> _What you are asked to do_: Please give every line below again exactly, but not its pictures.

[Information provided]

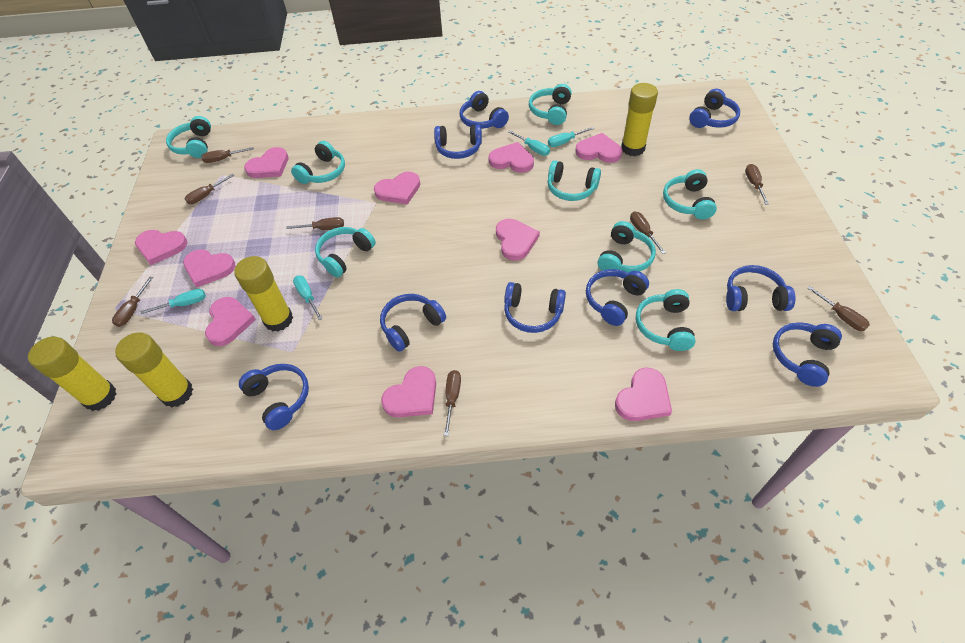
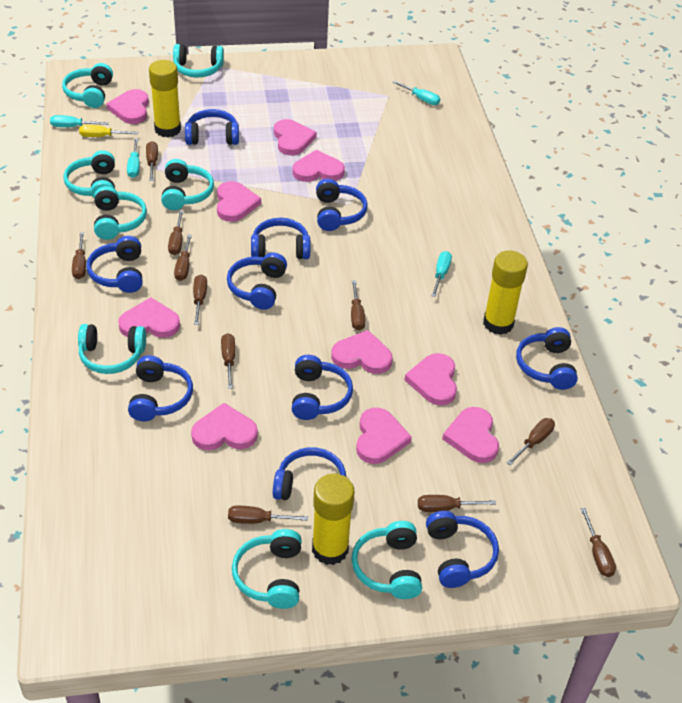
blue headphones: 9 -> 10
brown screwdriver: 8 -> 11
yellow glue stick: 4 -> 3
yellow screwdriver: 0 -> 1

[/Information provided]

> _Exercise result_:
blue headphones: 9 -> 10
brown screwdriver: 8 -> 11
yellow glue stick: 4 -> 3
yellow screwdriver: 0 -> 1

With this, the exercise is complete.